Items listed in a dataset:
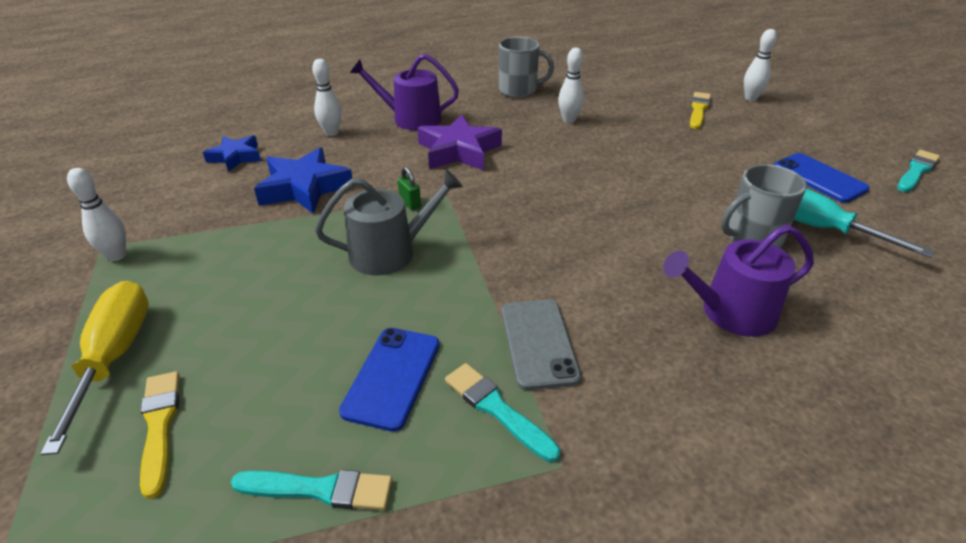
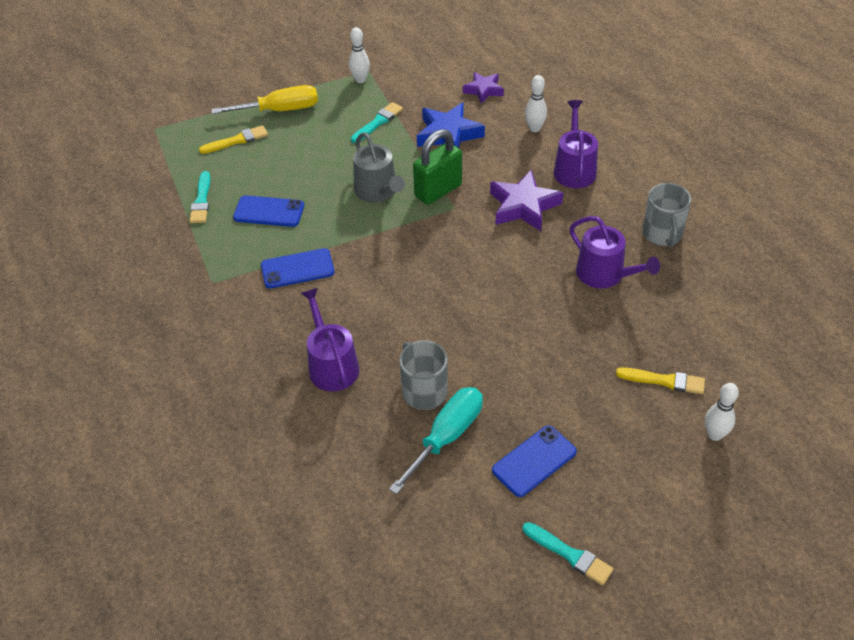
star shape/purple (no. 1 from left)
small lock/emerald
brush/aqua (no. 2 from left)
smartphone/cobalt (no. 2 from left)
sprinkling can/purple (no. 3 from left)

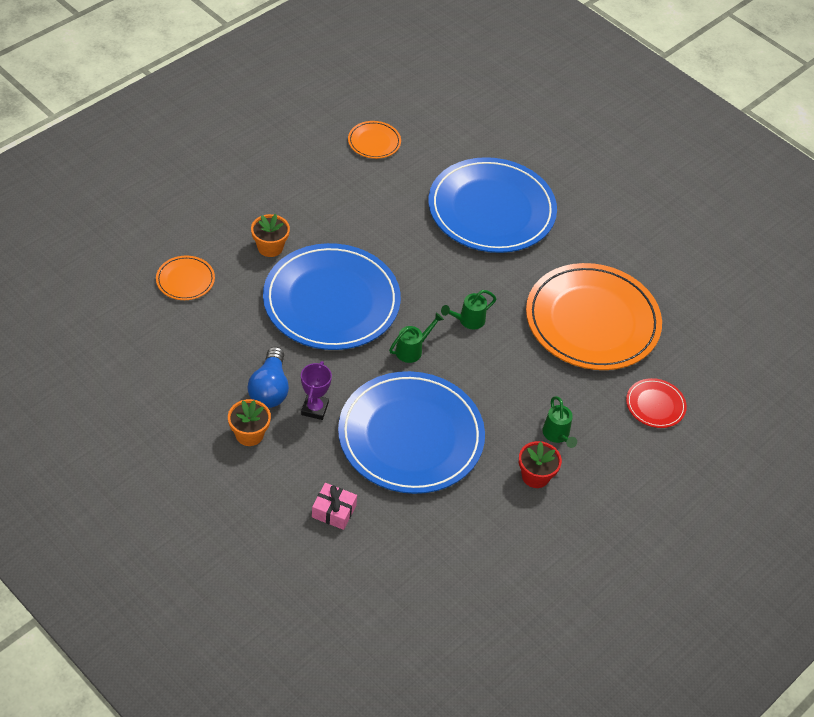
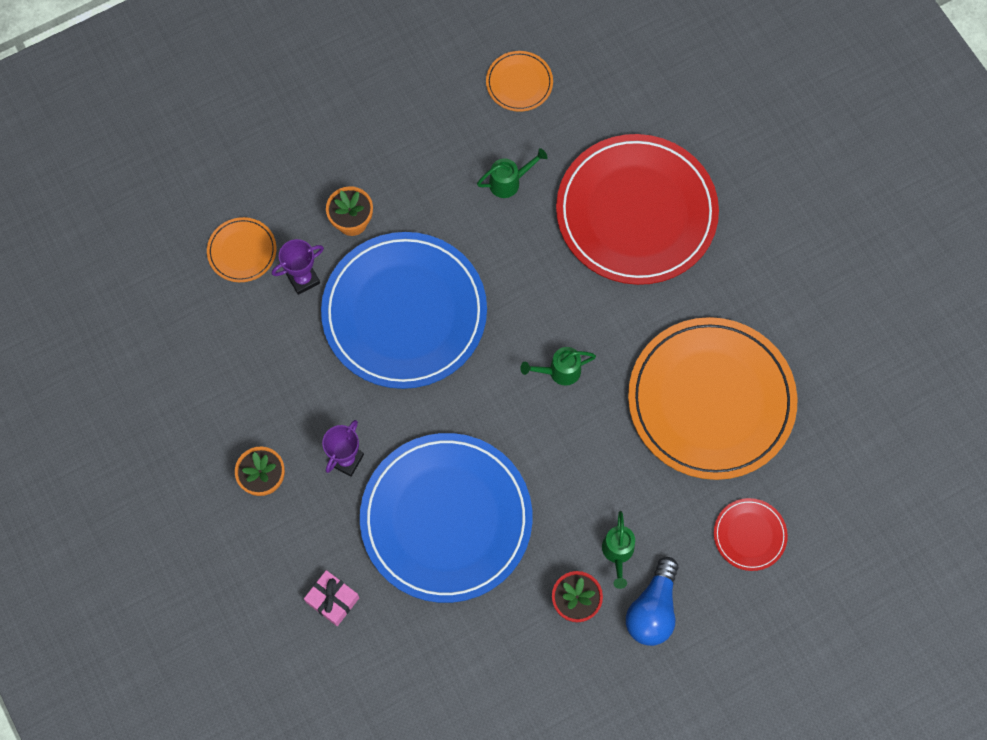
light bulb/cobalt
sprinkling can/emerald (no. 1 from left)
plate/red (no. 1 from left)
trophy/purple (no. 1 from left)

*Brief:*
Please give the data again unaltered, leaving out any images.

*Solution to this exercise:*
star shape/purple (no. 1 from left)
small lock/emerald
brush/aqua (no. 2 from left)
smartphone/cobalt (no. 2 from left)
sprinkling can/purple (no. 3 from left)

light bulb/cobalt
sprinkling can/emerald (no. 1 from left)
plate/red (no. 1 from left)
trophy/purple (no. 1 from left)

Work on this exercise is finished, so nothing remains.